§ Work task
Leaving pictures aside, set down each line exactly, from the first line of the data to the line with "change=move; old=hourglass (orange);", both included.

§ Records to use
((
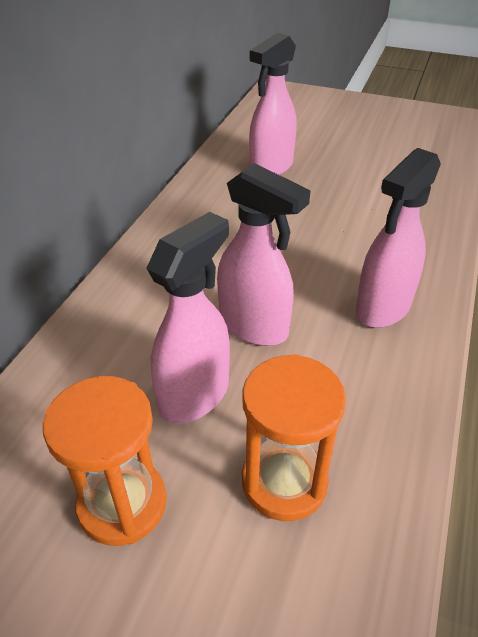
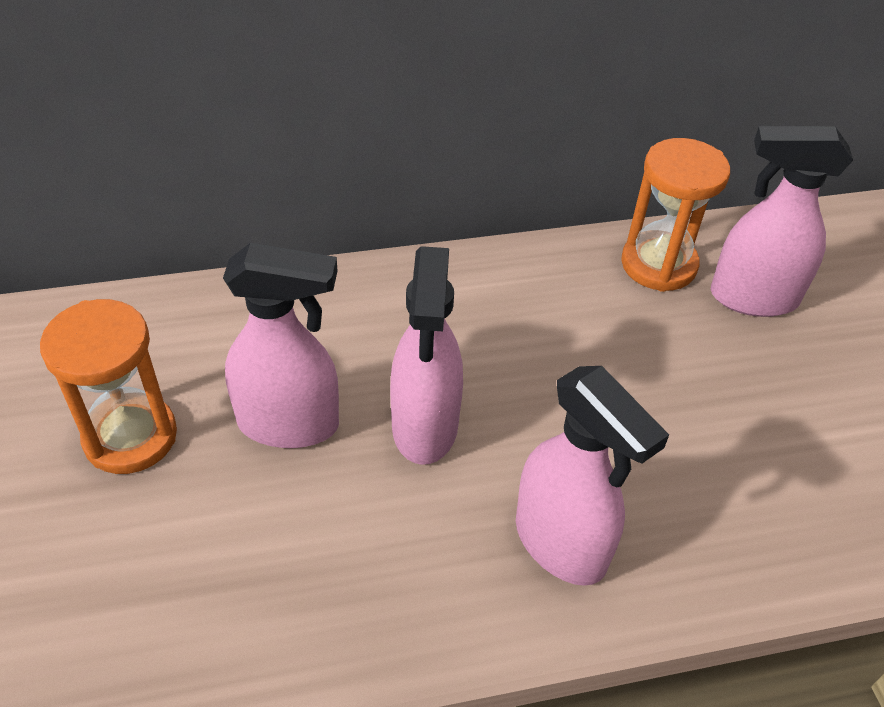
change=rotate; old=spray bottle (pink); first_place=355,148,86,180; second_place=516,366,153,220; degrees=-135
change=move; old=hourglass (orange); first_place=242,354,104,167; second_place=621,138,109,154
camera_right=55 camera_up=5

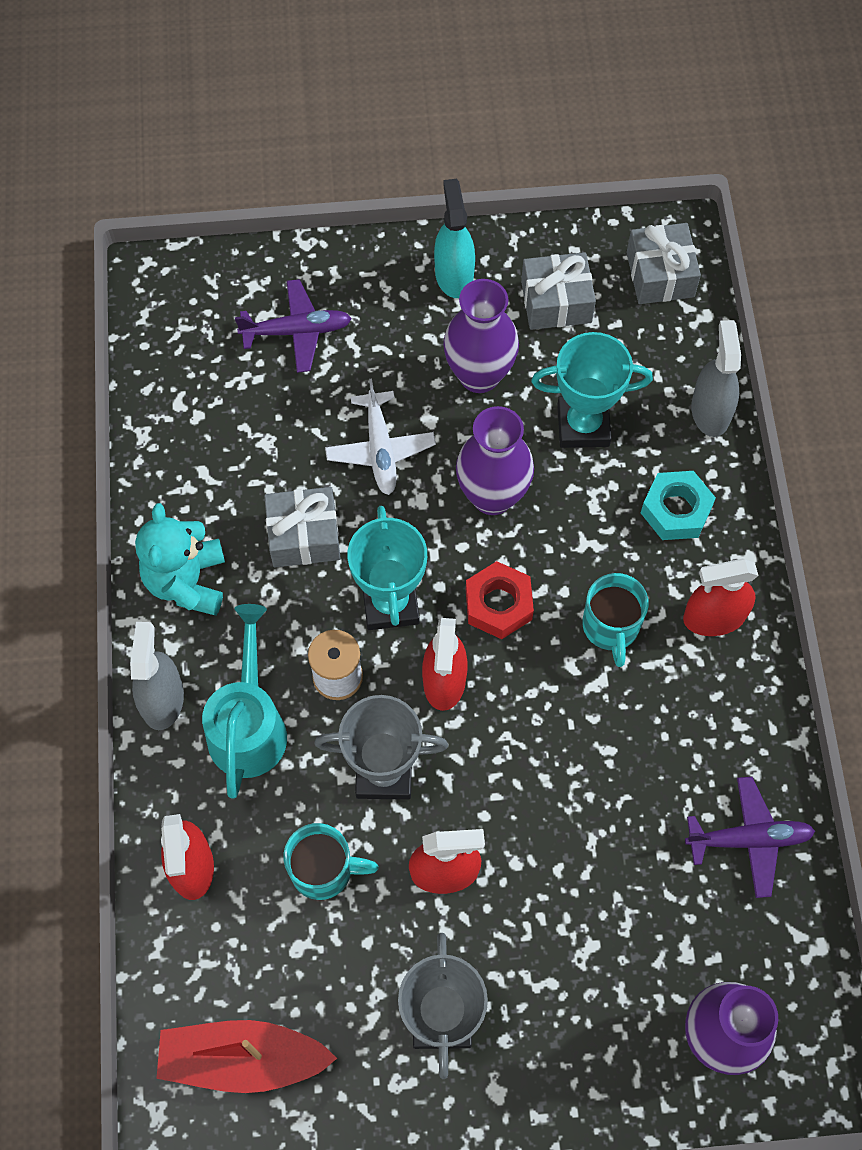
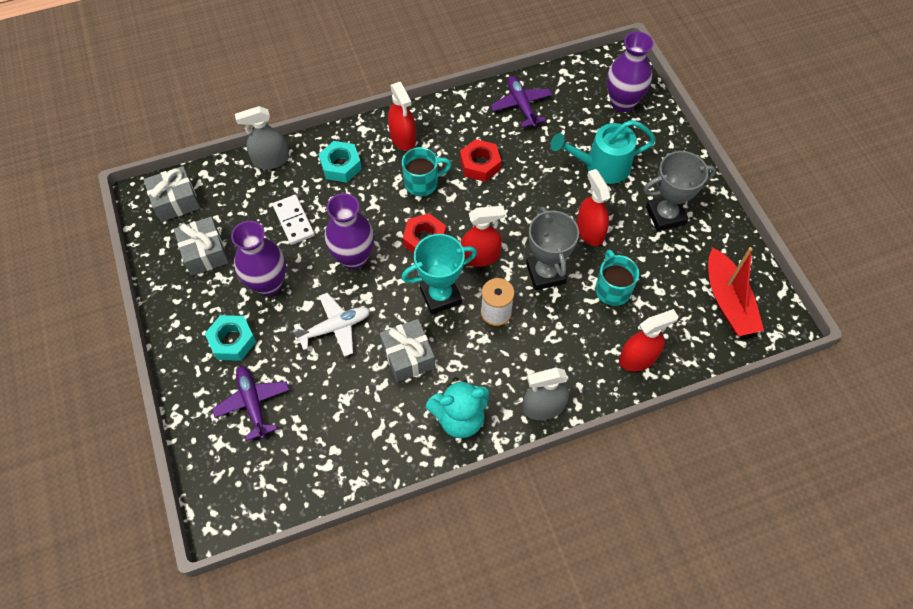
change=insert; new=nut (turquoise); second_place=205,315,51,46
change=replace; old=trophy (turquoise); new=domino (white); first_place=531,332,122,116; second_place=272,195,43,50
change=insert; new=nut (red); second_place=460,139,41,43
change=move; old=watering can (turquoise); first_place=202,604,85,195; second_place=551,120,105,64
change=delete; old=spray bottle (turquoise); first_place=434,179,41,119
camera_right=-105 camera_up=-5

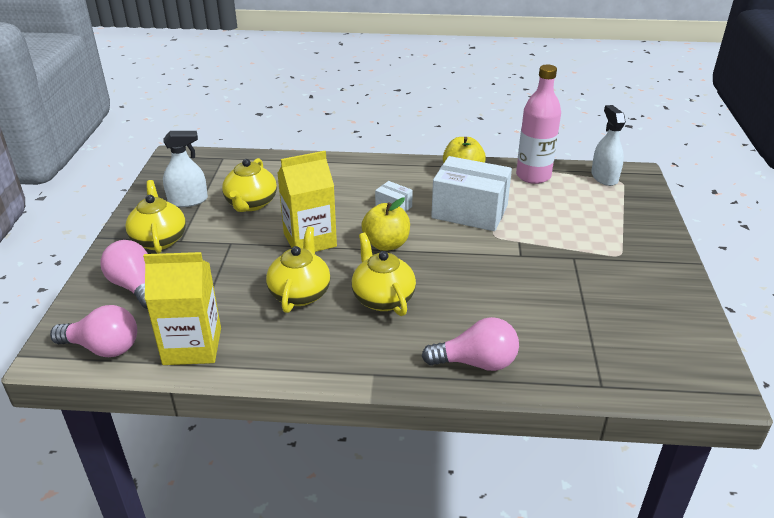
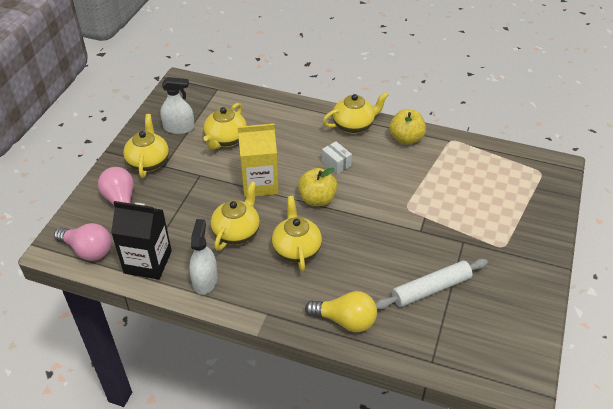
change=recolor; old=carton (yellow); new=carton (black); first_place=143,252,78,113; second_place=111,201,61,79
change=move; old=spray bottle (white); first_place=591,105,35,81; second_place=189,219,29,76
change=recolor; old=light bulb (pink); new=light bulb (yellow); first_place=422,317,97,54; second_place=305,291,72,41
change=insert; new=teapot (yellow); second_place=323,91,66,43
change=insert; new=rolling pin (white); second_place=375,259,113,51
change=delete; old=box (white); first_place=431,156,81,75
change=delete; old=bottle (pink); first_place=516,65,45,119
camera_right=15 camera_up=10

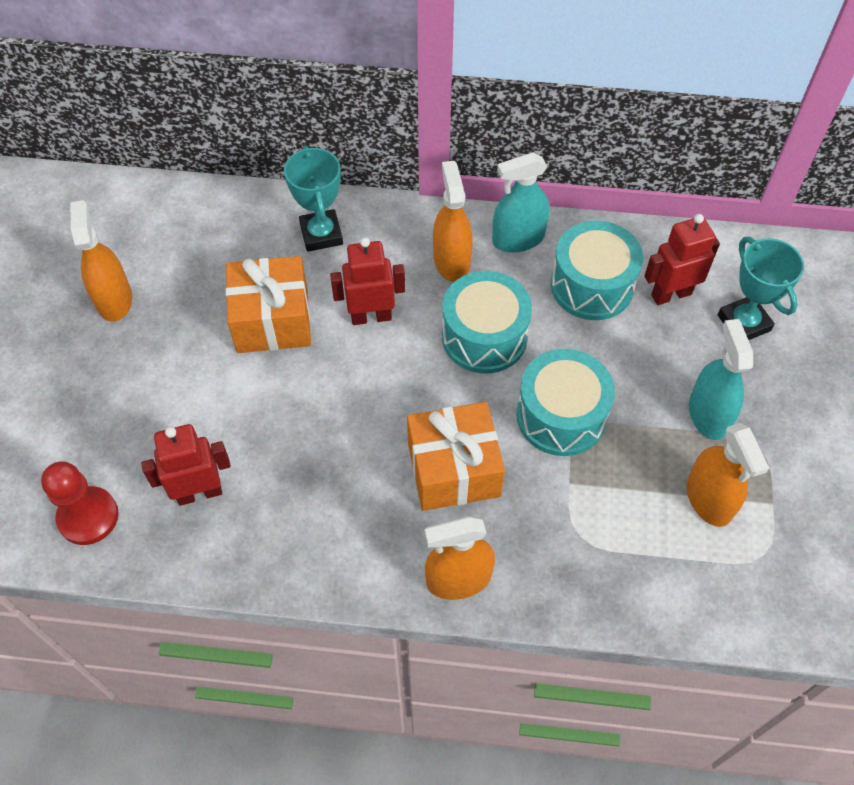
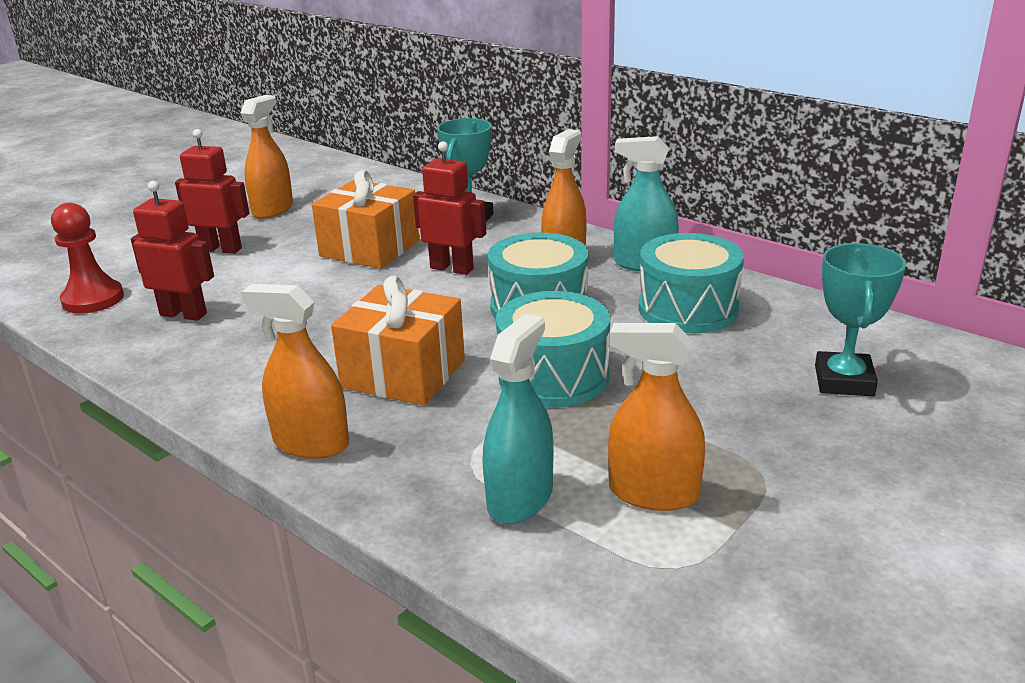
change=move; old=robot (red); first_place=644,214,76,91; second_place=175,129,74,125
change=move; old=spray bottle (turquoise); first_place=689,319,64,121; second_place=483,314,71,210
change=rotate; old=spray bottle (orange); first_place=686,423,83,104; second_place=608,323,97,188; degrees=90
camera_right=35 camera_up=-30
))
§ Written response
change=rotate; old=spray bottle (pink); first_place=355,148,86,180; second_place=516,366,153,220; degrees=-135
change=move; old=hourglass (orange); first_place=242,354,104,167; second_place=621,138,109,154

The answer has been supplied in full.